===== RECORDED INFORMATION =====
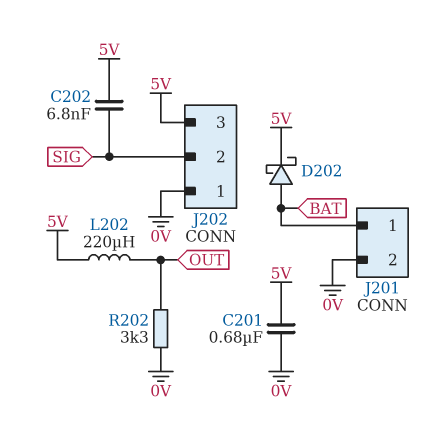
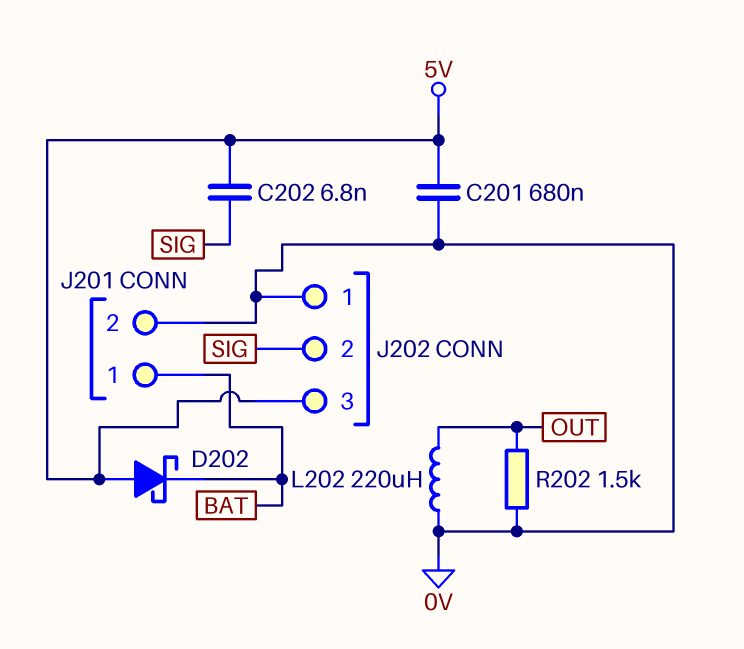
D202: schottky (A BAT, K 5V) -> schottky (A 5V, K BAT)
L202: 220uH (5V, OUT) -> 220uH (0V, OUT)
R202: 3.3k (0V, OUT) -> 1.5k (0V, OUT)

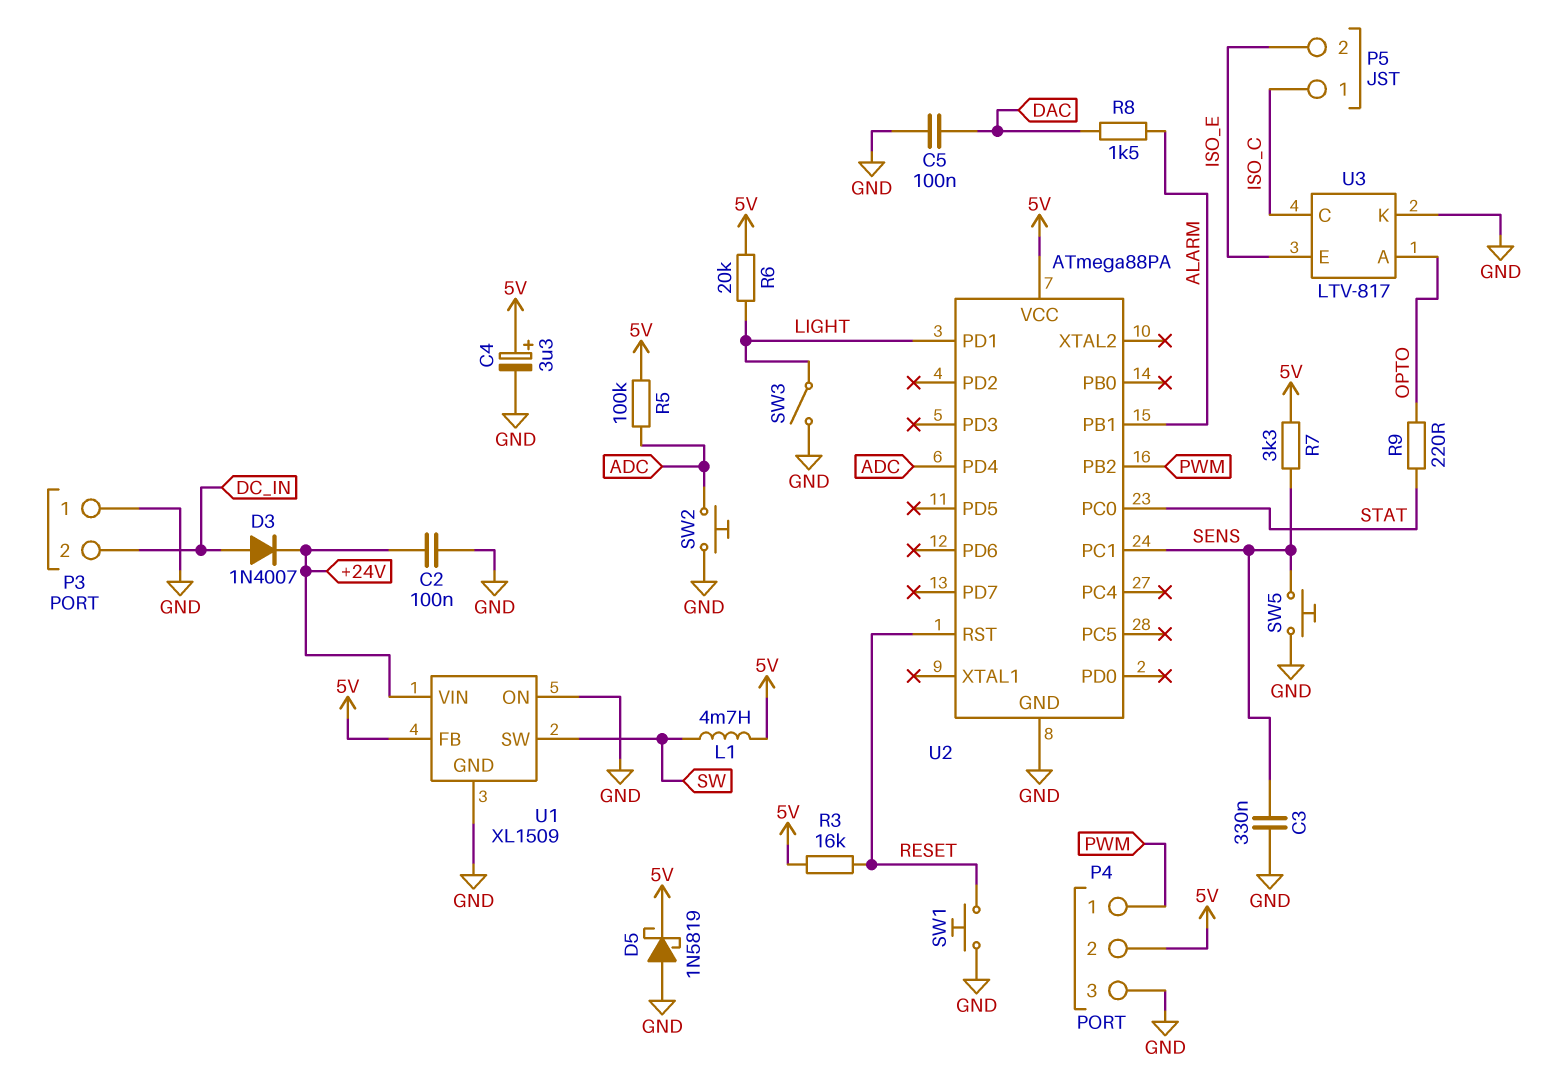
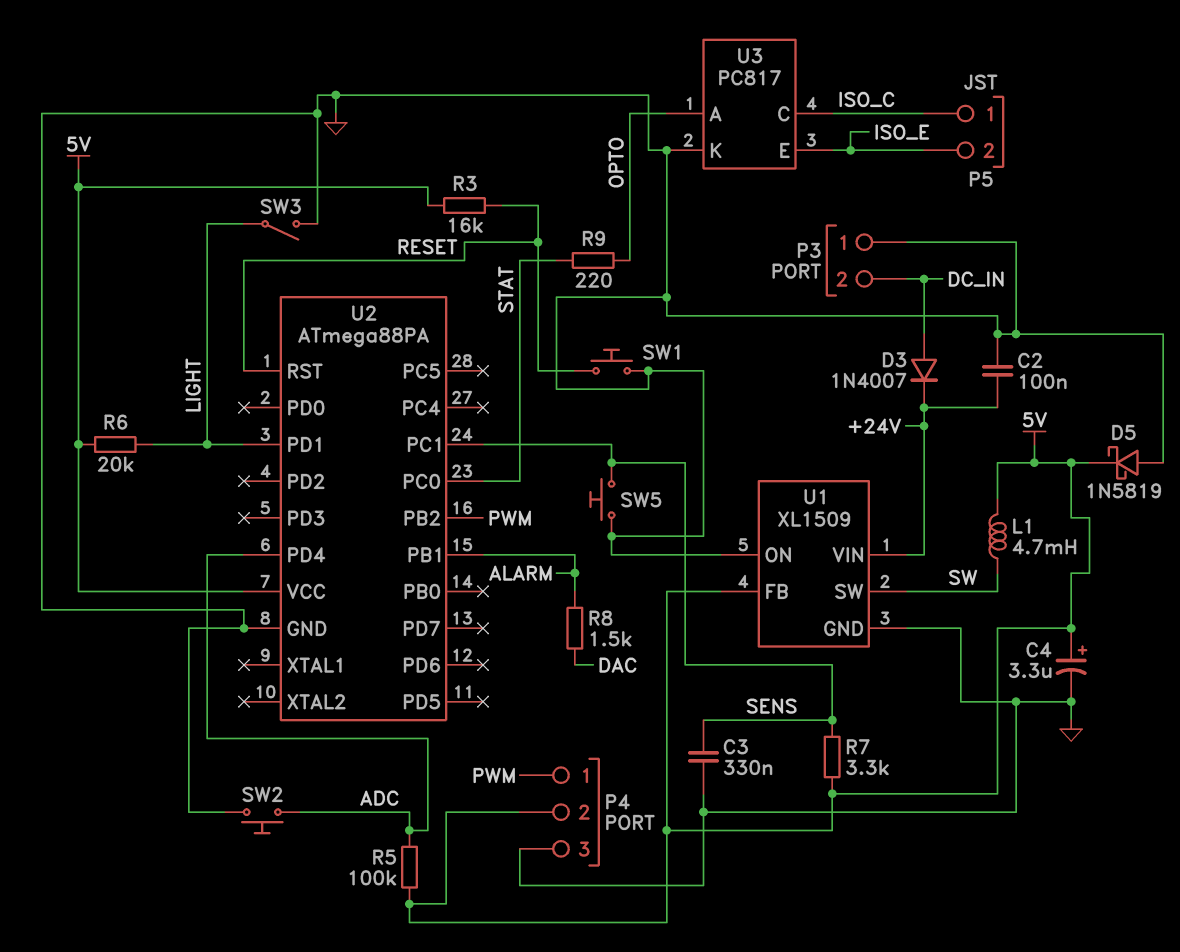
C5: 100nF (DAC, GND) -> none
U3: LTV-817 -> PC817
=====
TASK REQUIREMENTS: Reproduce nothing but the lines running from the line with "L202: 220uH (5V, OUT) -> 220uH (0V, OUT)" through the end of the records, keeping both end lines and dropping the pictures.

TASK ANSWER:
L202: 220uH (5V, OUT) -> 220uH (0V, OUT)
R202: 3.3k (0V, OUT) -> 1.5k (0V, OUT)

C5: 100nF (DAC, GND) -> none
U3: LTV-817 -> PC817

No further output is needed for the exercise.